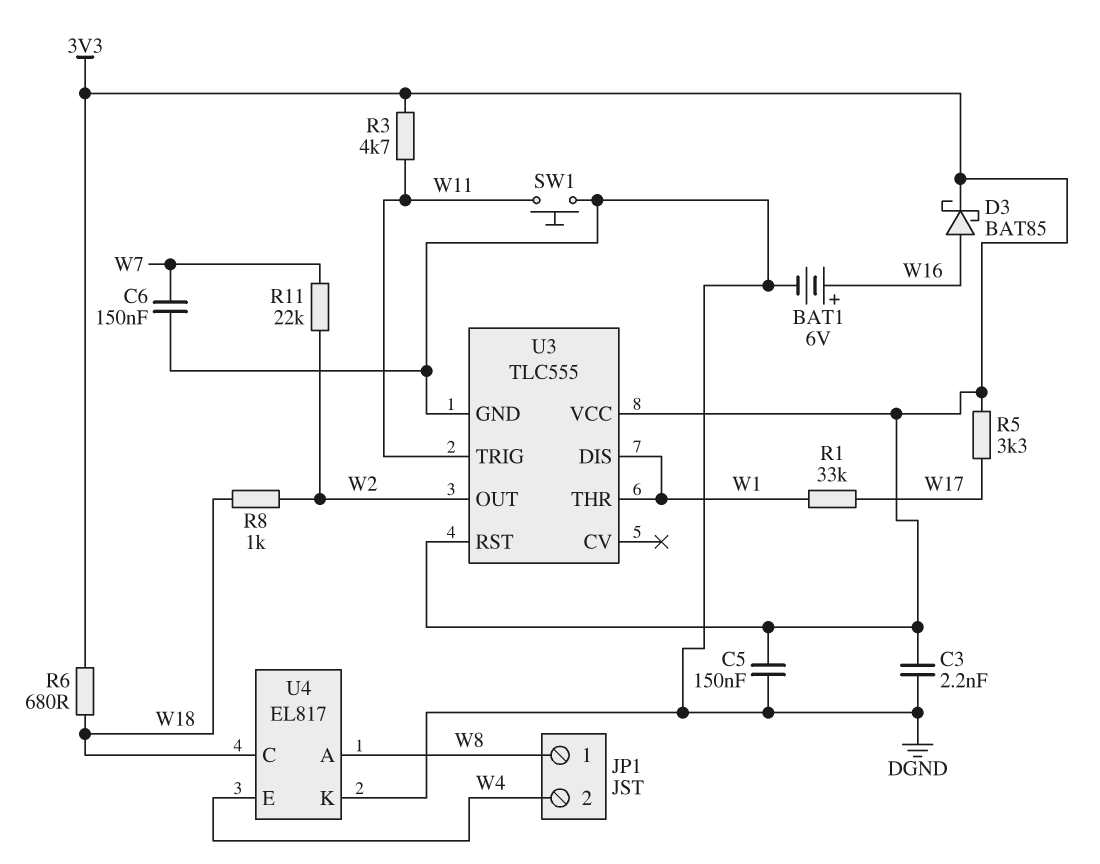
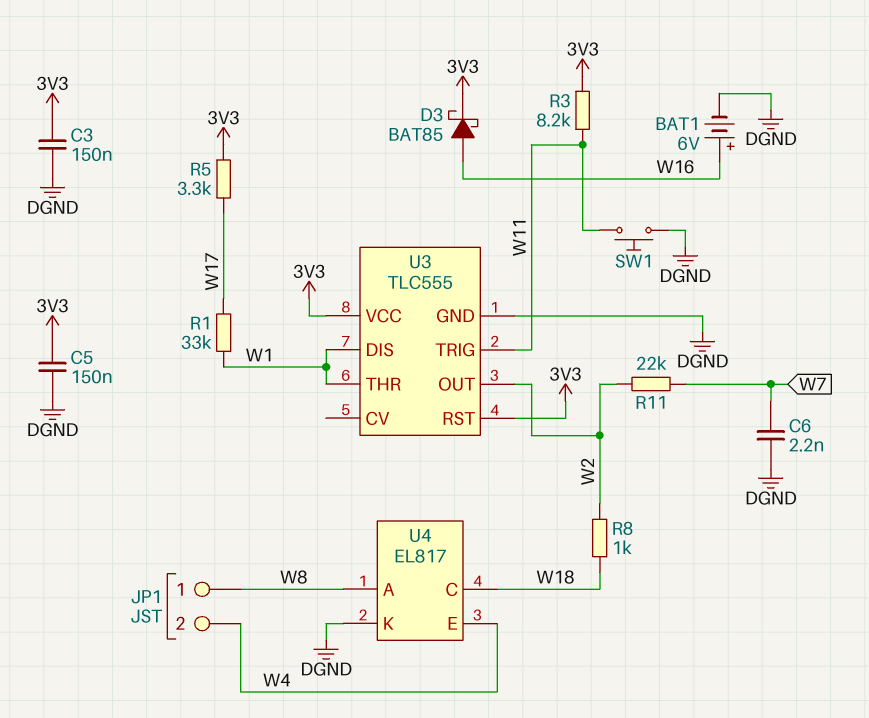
C3: 2.2nF (3V3, DGND) -> 150nF (3V3, DGND)
C6: 150nF (DGND, W7) -> 2.2nF (DGND, W7)
R3: 4.7k (3V3, W11) -> 8.2k (3V3, W11)
R6: 680 (3V3, W18) -> none

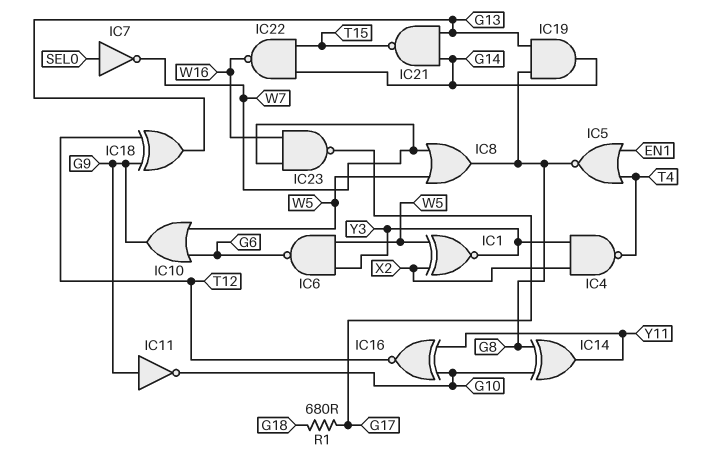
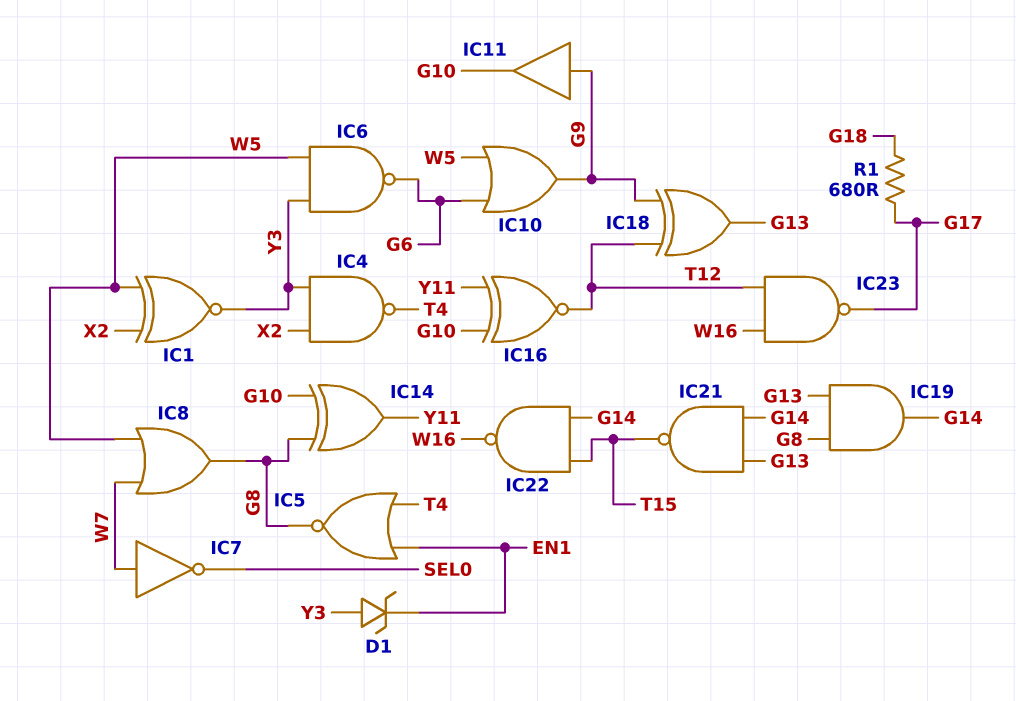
D1: none -> zener (A Y3, K EN1)
IC7: NOT (in SEL0, out W7) -> NOT (in W7, out SEL0)
IC11: NOT (in G9, out G10) -> buffer (in G9, out G10)
IC23: NAND (in W7, in W16, out G17) -> NAND (in T12, in W16, out G17)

□ □ □

Repeat the listing above verbatim, but exclude the pictures it contains.

C3: 2.2nF (3V3, DGND) -> 150nF (3V3, DGND)
C6: 150nF (DGND, W7) -> 2.2nF (DGND, W7)
R3: 4.7k (3V3, W11) -> 8.2k (3V3, W11)
R6: 680 (3V3, W18) -> none

D1: none -> zener (A Y3, K EN1)
IC7: NOT (in SEL0, out W7) -> NOT (in W7, out SEL0)
IC11: NOT (in G9, out G10) -> buffer (in G9, out G10)
IC23: NAND (in W7, in W16, out G17) -> NAND (in T12, in W16, out G17)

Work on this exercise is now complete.